About this task:
Please repeat every entry exactly as written, but skip the pictures.

(Material for this exercise Opens)

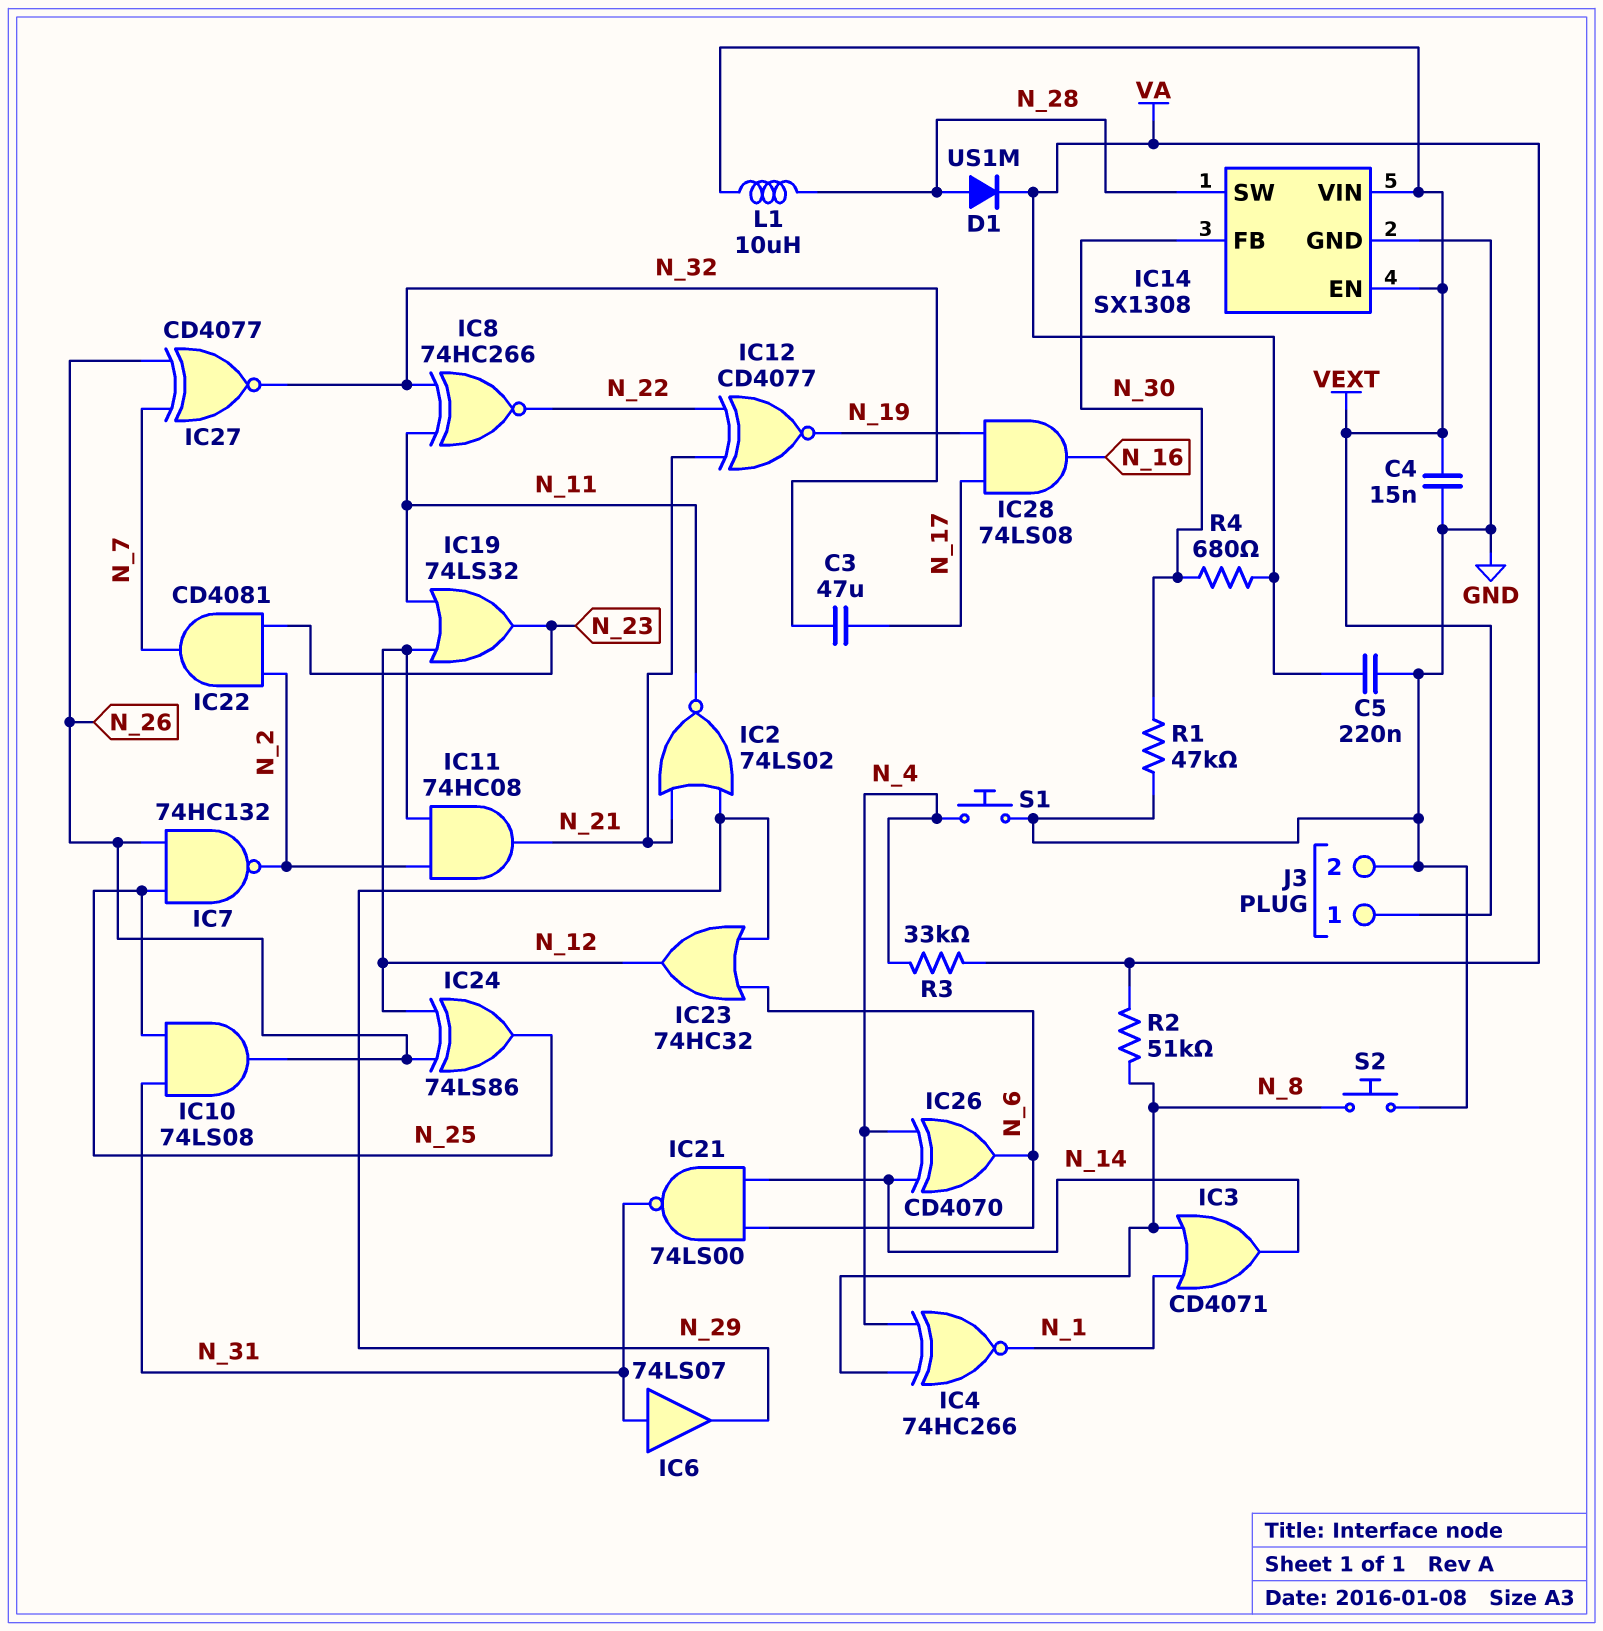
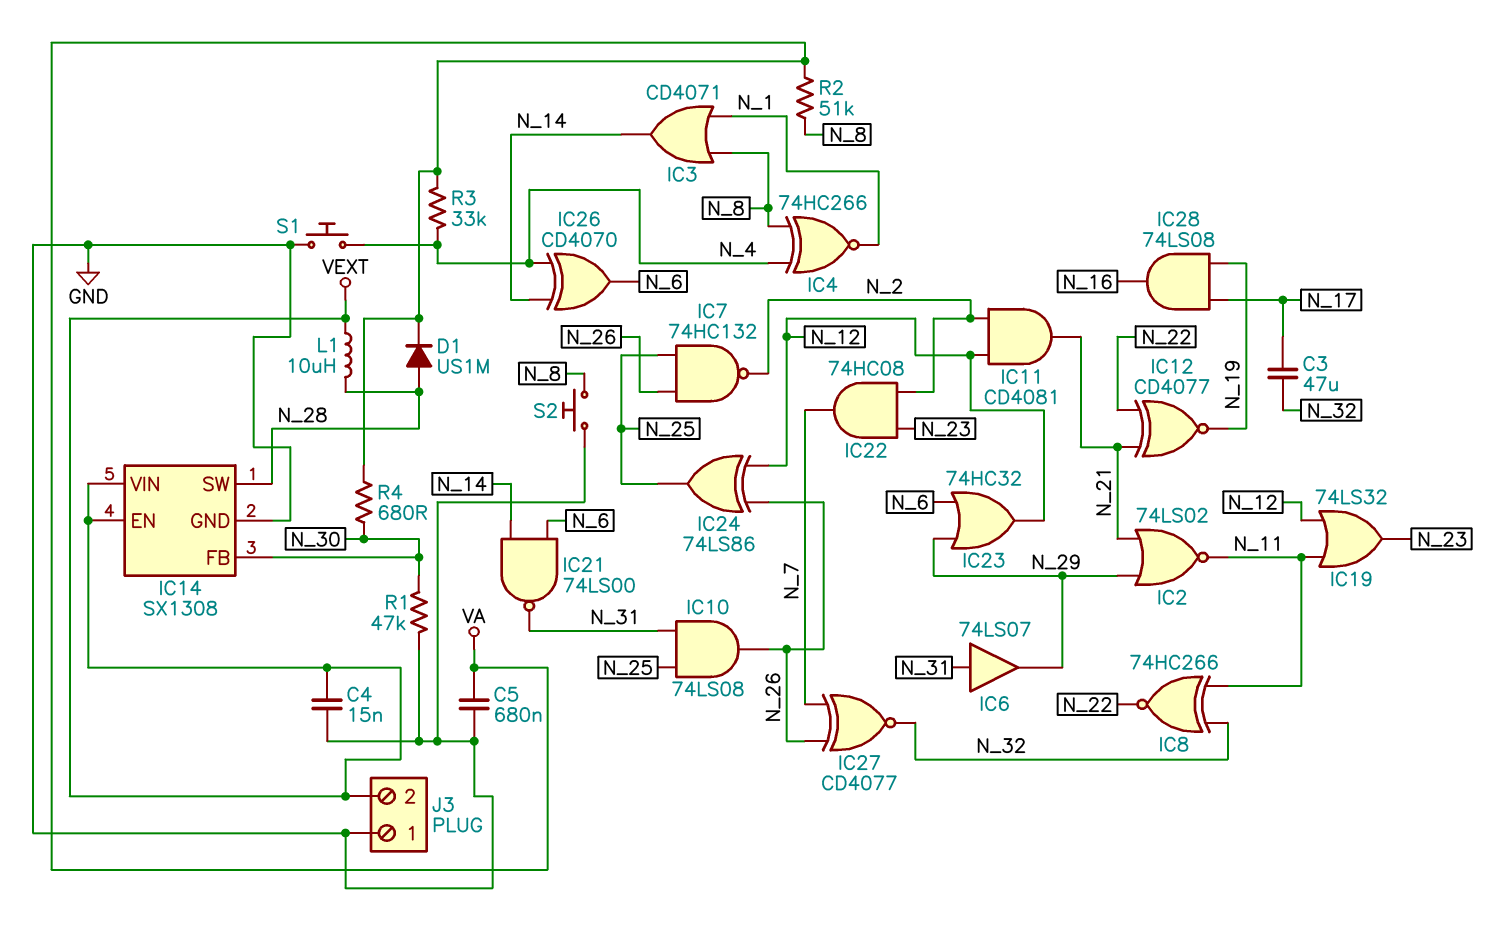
C5: 220nF (GND, VA) -> 680nF (GND, VA)
IC11: AND 74HC08 (in N_2, in N_12, out N_21) -> AND CD4081 (in N_2, in N_12, out N_21)
IC22: AND CD4081 (in N_2, in N_23, out N_7) -> AND 74HC08 (in N_2, in N_23, out N_7)
J3 pin 1: VEXT -> GND
J3 pin 2: GND -> VEXT

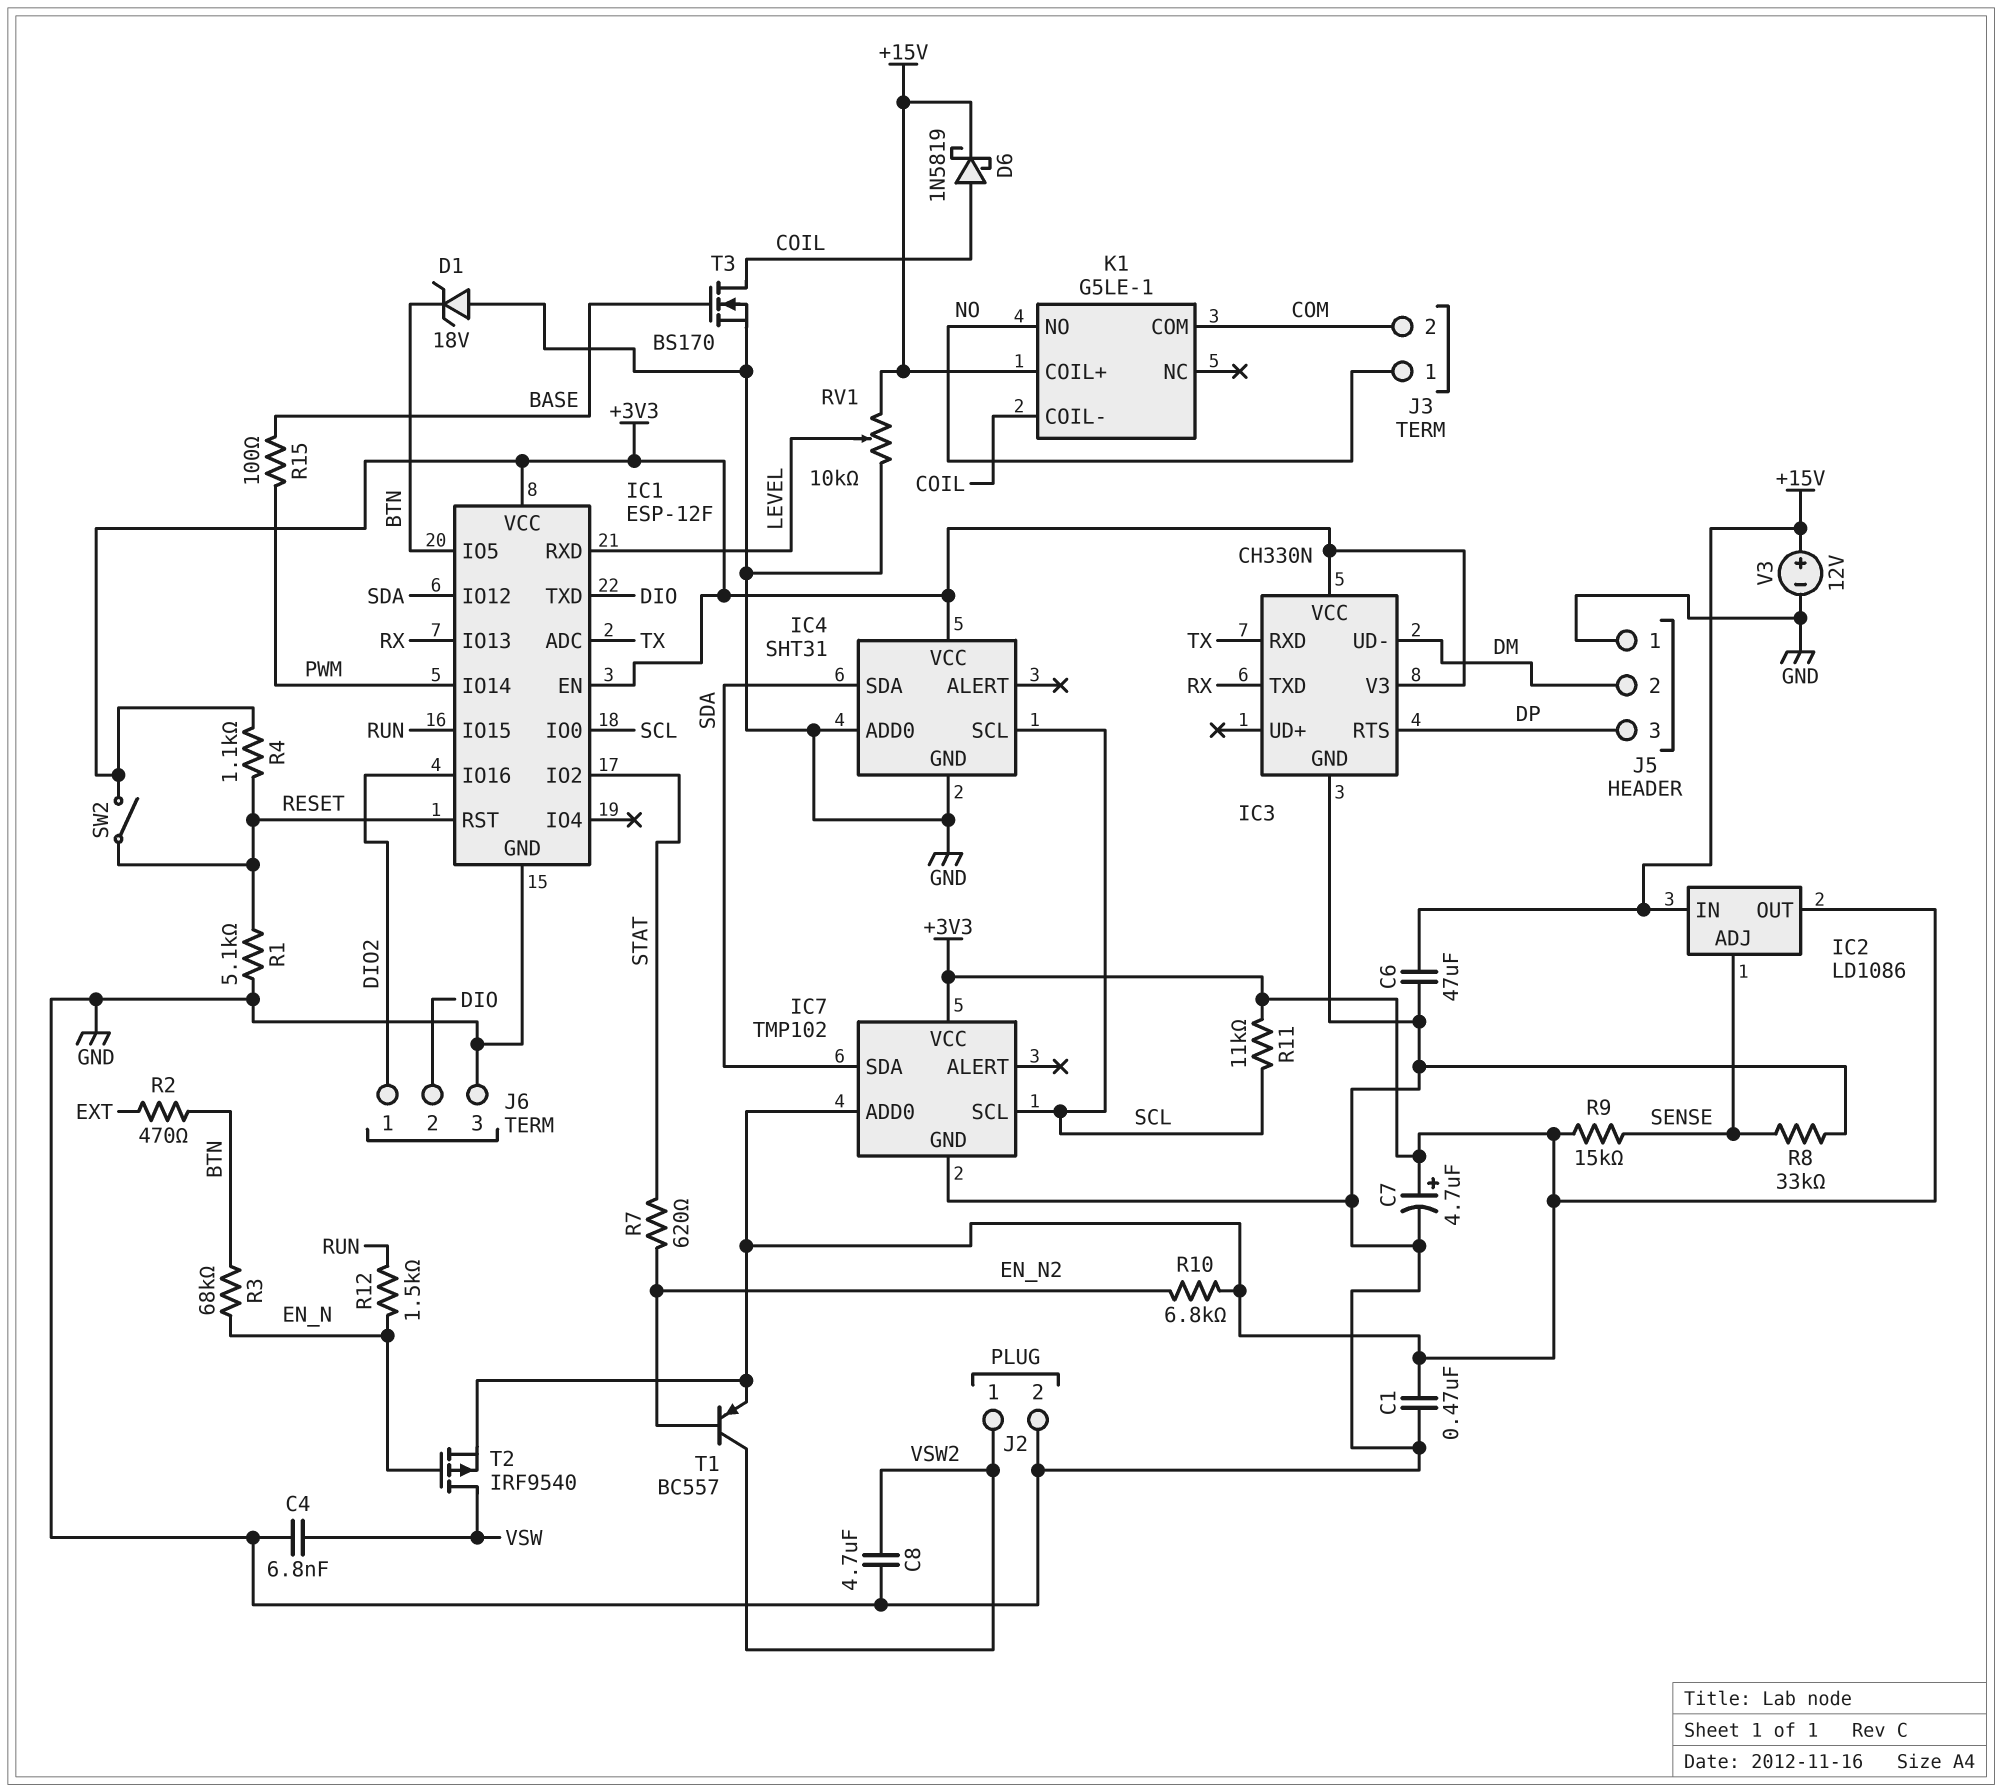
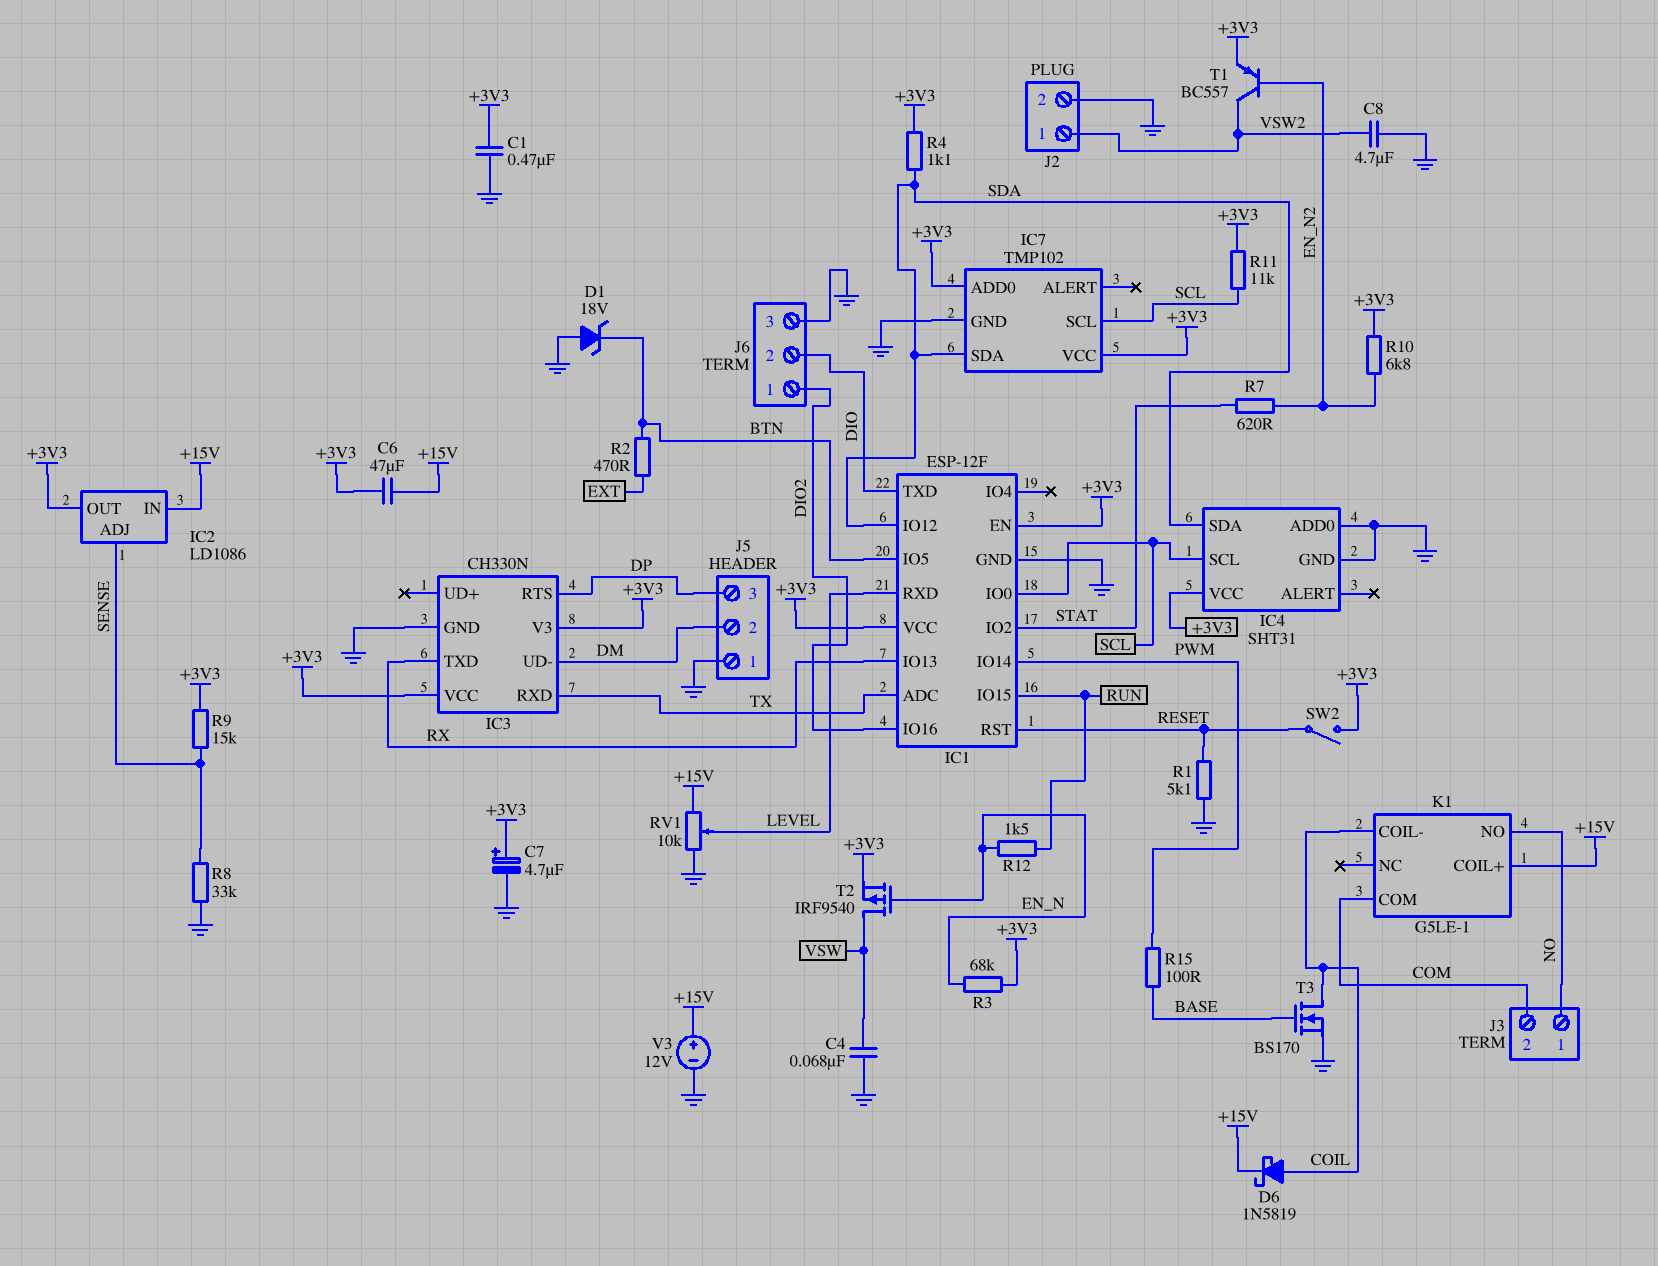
C4: 6.8nF (GND, VSW) -> 68nF (GND, VSW)
C6: 47uF (+15V, GND) -> 47uF (+3V3, +15V)
R3: 68k (BTN, EN_N) -> 68k (+3V3, EN_N)
R4: 1.1k (+3V3, RESET) -> 1.1k (+3V3, SDA)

(Material for this exercise Closes)

Result of the task:
C5: 220nF (GND, VA) -> 680nF (GND, VA)
IC11: AND 74HC08 (in N_2, in N_12, out N_21) -> AND CD4081 (in N_2, in N_12, out N_21)
IC22: AND CD4081 (in N_2, in N_23, out N_7) -> AND 74HC08 (in N_2, in N_23, out N_7)
J3 pin 1: VEXT -> GND
J3 pin 2: GND -> VEXT

C4: 6.8nF (GND, VSW) -> 68nF (GND, VSW)
C6: 47uF (+15V, GND) -> 47uF (+3V3, +15V)
R3: 68k (BTN, EN_N) -> 68k (+3V3, EN_N)
R4: 1.1k (+3V3, RESET) -> 1.1k (+3V3, SDA)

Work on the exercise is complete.